Two-dimensional motion records
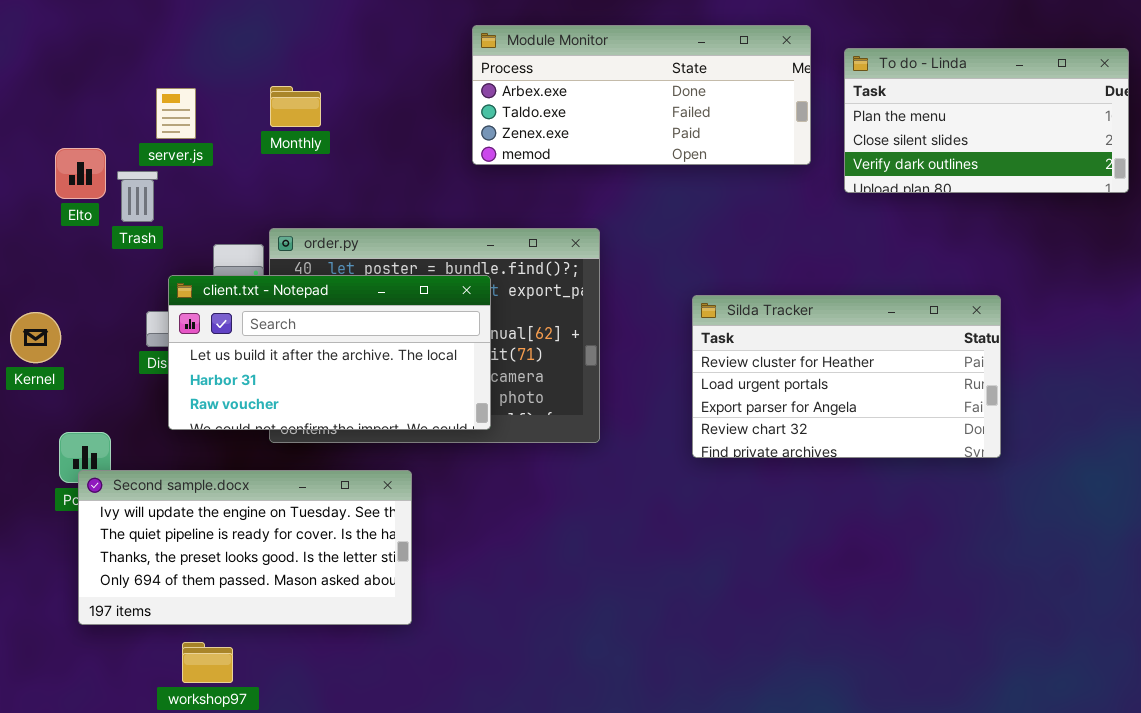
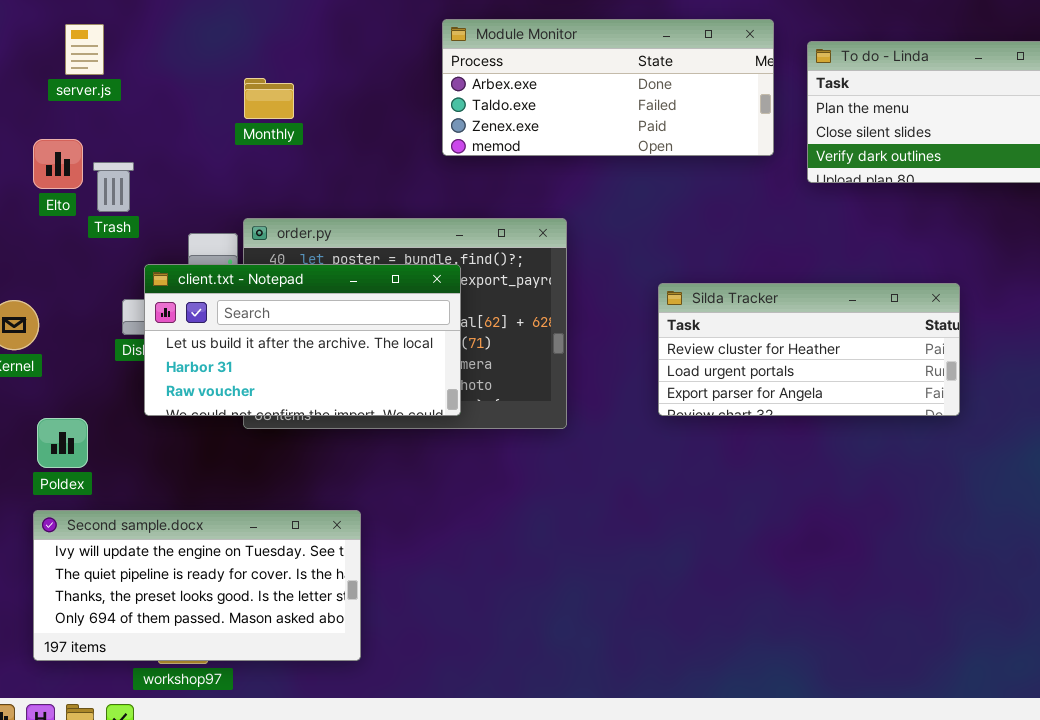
server.js: [156,88,196,139] -> [65,24,104,75], moved
Silda Tracker: [692,295,1001,458] -> [658,283,960,416], resized
Second sample.docx: [78,470,412,625] -> [33,510,361,661], moved

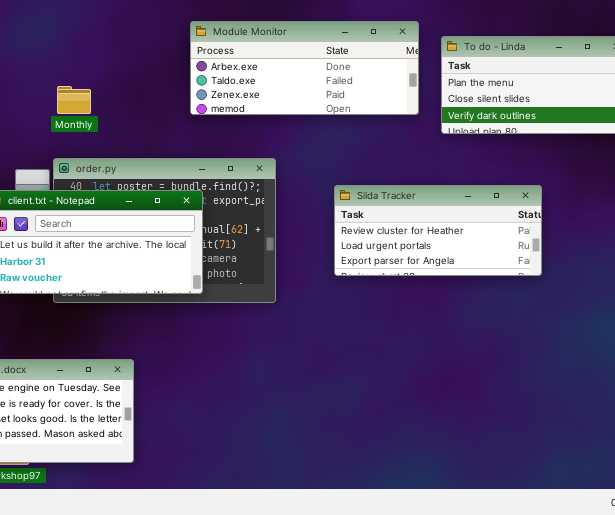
Monthly: [244,78,294,119] -> [57,86,91,114], moved
Silda Tracker: [658,283,960,416] -> [334,185,542,276], moved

### [Directions for this task]
Only the lines from the one containing "Second sample.docx: [78,470,412,625]" through the final line of the data are to be written out, exactly as they stand and without pictures.

### [Result below]
Second sample.docx: [78,470,412,625] -> [33,510,361,661], moved

Monthly: [244,78,294,119] -> [57,86,91,114], moved
Silda Tracker: [658,283,960,416] -> [334,185,542,276], moved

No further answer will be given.